START Task input
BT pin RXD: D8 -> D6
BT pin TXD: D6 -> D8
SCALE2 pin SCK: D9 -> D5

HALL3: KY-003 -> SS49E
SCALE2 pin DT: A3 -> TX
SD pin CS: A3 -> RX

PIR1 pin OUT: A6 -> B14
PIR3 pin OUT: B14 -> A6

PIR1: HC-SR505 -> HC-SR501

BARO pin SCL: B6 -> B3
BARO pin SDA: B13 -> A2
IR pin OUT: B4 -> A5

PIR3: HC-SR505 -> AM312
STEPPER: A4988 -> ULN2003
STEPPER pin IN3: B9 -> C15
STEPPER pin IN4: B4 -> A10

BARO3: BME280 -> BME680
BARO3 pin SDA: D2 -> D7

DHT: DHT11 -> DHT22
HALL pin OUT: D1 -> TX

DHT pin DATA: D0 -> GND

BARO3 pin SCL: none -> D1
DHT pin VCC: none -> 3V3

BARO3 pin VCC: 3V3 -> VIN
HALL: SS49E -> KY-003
END Task input
_What to produce_.
Review the entries above and return every line where "none" appears.

_Exercise response_.
BARO3 pin SCL: none -> D1
DHT pin VCC: none -> 3V3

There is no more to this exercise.